**Task to carry out:** An exact reproduction of the records is required. Images must be left out.

[Before-and-after object listings]
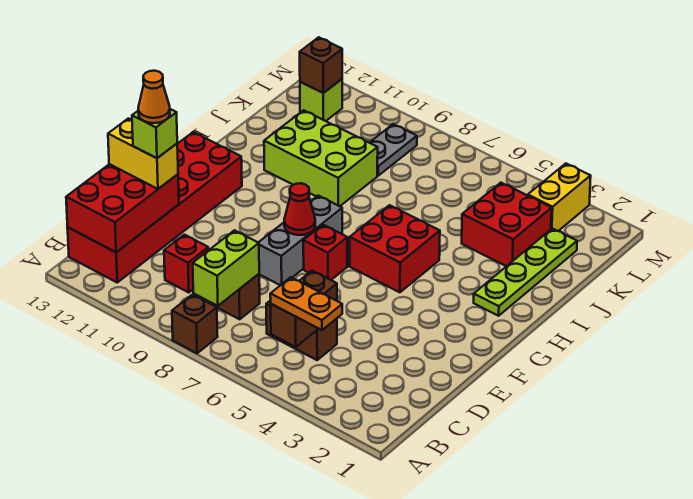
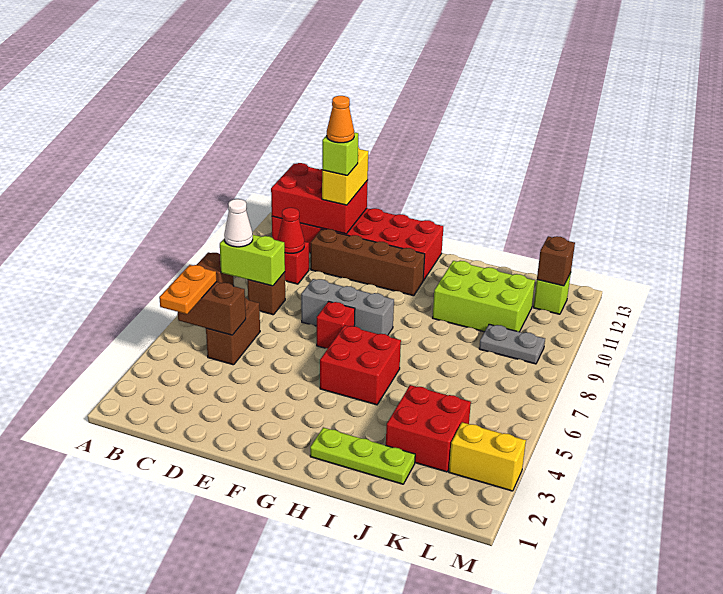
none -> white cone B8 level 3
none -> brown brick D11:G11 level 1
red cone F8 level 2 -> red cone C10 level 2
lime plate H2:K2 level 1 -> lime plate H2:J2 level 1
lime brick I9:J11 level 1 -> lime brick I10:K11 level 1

**Task result:**
none -> white cone B8 level 3
none -> brown brick D11:G11 level 1
red cone F8 level 2 -> red cone C10 level 2
lime plate H2:K2 level 1 -> lime plate H2:J2 level 1
lime brick I9:J11 level 1 -> lime brick I10:K11 level 1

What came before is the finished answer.